THE INPUT >>
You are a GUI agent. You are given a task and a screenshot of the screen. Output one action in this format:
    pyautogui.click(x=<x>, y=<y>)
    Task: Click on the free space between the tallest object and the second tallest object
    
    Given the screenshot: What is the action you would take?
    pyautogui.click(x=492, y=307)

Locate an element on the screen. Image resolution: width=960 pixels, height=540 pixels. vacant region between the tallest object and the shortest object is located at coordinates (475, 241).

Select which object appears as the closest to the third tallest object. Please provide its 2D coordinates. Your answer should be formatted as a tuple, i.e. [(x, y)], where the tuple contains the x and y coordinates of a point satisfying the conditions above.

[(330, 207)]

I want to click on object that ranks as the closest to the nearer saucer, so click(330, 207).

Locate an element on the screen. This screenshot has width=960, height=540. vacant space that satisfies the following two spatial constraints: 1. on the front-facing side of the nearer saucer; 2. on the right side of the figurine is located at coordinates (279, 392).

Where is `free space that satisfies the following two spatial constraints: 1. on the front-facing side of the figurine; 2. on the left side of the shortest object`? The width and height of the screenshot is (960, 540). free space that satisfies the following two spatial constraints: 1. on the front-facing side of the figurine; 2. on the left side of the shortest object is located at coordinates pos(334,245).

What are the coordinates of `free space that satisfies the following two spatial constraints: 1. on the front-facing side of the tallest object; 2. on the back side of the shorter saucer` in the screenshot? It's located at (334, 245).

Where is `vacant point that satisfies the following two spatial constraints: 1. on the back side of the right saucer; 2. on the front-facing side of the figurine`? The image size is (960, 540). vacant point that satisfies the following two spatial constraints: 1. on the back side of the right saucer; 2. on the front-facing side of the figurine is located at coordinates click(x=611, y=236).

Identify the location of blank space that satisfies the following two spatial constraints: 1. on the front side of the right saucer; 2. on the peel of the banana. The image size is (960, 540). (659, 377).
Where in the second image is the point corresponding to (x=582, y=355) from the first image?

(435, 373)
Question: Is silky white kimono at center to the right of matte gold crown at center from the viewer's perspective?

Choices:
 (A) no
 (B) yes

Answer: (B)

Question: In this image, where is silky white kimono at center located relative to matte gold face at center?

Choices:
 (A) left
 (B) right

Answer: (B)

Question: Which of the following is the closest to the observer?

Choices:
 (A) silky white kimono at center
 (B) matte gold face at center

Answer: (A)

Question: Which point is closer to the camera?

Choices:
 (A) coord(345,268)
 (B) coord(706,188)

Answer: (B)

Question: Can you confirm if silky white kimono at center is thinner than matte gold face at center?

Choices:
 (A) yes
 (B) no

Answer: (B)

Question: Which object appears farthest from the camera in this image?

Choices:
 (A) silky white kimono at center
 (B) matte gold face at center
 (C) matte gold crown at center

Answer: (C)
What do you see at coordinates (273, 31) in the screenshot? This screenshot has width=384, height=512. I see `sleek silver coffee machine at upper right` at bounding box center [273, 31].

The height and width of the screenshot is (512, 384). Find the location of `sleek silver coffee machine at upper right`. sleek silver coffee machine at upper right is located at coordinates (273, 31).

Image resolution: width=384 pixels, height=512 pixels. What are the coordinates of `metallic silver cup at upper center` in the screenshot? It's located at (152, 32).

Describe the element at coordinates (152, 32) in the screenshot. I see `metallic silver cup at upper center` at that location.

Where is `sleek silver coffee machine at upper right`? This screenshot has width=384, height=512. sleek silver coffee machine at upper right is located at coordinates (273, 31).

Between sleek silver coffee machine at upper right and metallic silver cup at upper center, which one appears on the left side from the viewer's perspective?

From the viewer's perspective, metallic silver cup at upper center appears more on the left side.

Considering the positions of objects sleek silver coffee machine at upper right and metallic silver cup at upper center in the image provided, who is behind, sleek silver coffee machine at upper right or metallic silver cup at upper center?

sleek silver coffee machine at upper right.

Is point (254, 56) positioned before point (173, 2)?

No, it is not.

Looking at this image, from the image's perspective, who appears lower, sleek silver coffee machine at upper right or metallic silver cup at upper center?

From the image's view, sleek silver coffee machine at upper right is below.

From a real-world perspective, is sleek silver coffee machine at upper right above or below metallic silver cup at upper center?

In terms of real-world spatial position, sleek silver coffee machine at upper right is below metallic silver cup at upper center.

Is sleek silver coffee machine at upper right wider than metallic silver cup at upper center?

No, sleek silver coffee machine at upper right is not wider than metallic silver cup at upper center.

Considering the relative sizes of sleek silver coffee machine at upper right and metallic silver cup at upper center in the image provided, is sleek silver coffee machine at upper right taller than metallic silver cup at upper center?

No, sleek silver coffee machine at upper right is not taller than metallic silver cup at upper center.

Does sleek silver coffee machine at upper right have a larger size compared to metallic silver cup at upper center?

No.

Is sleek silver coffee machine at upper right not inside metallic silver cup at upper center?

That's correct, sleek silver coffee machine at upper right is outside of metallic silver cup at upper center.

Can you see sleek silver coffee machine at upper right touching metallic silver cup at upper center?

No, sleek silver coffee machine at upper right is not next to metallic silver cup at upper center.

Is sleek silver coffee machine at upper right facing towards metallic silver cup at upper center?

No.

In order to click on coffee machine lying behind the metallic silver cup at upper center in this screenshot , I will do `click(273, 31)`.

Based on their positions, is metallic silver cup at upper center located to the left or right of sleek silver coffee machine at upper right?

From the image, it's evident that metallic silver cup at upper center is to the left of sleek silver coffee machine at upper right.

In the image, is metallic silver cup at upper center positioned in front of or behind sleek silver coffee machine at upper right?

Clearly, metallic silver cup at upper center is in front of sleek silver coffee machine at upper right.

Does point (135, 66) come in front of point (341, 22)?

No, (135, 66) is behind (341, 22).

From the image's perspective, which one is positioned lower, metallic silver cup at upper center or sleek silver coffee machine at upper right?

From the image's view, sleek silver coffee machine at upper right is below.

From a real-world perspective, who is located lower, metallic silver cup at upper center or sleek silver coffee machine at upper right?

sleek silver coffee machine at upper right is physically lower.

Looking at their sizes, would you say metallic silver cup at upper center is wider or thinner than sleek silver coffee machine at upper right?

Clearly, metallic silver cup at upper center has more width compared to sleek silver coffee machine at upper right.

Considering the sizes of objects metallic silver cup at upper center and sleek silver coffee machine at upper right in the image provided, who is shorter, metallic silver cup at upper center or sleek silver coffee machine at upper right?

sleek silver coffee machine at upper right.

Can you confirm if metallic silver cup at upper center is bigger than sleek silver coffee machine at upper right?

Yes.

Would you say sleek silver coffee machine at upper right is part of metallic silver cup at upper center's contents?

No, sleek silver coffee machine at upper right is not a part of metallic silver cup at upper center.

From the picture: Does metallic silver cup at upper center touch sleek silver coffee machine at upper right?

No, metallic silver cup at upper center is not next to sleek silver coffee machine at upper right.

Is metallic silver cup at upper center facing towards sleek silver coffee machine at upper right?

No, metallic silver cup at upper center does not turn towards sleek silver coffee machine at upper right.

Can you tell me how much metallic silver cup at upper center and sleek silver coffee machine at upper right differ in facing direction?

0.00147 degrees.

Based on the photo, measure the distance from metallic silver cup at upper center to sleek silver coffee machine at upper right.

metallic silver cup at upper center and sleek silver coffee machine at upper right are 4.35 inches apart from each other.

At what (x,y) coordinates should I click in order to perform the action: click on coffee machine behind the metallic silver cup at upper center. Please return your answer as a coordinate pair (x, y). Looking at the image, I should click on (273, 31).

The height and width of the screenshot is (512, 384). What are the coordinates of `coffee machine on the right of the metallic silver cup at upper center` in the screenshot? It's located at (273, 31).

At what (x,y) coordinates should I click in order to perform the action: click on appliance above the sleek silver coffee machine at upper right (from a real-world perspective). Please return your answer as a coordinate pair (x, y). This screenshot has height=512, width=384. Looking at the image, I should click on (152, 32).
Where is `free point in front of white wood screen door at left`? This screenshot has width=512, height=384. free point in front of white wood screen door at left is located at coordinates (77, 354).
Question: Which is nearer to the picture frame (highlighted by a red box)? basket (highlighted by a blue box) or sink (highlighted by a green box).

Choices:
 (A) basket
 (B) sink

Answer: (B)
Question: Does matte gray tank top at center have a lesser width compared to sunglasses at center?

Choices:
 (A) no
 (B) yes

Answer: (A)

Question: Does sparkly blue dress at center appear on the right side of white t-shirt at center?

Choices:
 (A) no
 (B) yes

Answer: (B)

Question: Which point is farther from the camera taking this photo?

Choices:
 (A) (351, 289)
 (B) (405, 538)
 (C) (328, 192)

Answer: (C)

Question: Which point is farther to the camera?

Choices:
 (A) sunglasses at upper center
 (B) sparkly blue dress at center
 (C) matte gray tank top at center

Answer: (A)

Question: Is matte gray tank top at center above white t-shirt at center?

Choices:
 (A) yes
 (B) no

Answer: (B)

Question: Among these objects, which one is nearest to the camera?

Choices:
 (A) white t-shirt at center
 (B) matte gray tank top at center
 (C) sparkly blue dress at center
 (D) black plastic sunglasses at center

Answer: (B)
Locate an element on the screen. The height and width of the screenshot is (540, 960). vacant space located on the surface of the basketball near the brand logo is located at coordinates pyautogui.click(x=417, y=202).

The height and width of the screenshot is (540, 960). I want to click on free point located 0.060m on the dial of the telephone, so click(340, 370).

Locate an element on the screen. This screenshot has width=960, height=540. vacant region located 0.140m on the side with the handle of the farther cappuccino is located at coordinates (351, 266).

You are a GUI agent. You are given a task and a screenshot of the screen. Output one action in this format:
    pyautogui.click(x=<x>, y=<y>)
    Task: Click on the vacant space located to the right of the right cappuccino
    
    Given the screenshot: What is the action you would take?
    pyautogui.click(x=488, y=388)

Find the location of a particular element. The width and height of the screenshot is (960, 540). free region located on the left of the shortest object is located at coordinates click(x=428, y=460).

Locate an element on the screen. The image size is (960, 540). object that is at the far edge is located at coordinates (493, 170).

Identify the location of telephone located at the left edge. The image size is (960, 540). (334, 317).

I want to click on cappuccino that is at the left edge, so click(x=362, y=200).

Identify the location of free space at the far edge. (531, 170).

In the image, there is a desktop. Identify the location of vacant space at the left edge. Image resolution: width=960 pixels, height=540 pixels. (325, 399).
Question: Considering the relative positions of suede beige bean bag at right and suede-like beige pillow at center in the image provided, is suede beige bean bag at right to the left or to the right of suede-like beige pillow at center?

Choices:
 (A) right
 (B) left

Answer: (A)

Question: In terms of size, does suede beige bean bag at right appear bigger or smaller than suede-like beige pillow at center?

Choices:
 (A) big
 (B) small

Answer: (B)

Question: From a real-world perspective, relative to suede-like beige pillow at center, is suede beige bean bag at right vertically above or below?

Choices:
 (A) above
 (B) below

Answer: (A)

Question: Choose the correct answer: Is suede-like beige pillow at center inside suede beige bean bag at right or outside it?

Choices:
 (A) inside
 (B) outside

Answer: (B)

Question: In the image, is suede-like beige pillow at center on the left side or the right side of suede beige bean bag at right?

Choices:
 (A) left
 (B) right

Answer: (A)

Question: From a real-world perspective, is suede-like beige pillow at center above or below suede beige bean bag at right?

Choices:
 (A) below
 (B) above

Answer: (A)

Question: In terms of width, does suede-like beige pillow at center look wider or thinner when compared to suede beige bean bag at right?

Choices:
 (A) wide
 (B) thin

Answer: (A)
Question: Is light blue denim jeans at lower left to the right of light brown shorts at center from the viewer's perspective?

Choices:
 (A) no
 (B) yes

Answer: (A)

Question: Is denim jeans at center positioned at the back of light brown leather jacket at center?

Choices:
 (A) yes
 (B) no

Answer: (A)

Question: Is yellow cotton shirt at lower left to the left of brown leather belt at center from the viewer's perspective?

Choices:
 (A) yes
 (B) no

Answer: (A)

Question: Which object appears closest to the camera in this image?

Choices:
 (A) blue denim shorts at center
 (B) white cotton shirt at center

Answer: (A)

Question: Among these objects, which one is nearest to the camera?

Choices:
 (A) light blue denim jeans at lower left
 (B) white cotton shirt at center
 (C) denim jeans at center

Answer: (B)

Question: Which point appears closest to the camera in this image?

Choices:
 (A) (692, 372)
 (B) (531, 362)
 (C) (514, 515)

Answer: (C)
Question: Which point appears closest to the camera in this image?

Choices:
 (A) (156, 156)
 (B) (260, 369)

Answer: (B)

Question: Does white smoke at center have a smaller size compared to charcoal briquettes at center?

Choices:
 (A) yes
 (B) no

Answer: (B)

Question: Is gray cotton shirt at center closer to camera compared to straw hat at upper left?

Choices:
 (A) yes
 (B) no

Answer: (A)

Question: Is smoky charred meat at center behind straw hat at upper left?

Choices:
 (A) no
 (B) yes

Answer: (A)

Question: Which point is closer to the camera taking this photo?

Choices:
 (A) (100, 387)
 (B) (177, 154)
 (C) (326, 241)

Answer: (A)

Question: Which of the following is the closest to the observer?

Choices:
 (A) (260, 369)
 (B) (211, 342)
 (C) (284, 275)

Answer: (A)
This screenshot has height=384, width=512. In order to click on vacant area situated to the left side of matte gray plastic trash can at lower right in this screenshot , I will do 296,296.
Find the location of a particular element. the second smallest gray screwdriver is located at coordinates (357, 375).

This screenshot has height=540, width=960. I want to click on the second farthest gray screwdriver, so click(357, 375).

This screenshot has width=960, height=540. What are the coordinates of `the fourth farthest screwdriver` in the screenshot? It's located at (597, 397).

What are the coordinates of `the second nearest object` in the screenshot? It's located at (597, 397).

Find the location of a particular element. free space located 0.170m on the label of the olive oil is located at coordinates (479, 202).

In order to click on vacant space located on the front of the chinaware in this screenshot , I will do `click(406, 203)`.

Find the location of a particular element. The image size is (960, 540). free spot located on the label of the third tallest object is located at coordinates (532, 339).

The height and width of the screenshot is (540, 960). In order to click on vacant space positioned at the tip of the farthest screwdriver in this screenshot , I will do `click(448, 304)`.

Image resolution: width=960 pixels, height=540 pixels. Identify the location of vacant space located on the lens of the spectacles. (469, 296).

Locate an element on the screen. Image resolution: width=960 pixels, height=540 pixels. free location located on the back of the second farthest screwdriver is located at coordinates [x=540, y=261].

WHAT IS REQUIRED >> Pull out every line of the records above that contains the string "terms", matching case exactly.

OUTPUT FOR THIS EXERCISE >>
In terms of real-world spatial position, sleek silver coffee machine at upper right is below metallic silver cup at upper center.
Question: In terms of size, does suede beige bean bag at right appear bigger or smaller than suede-like beige pillow at center?
Question: In terms of width, does suede-like beige pillow at center look wider or thinner when compared to suede beige bean bag at right?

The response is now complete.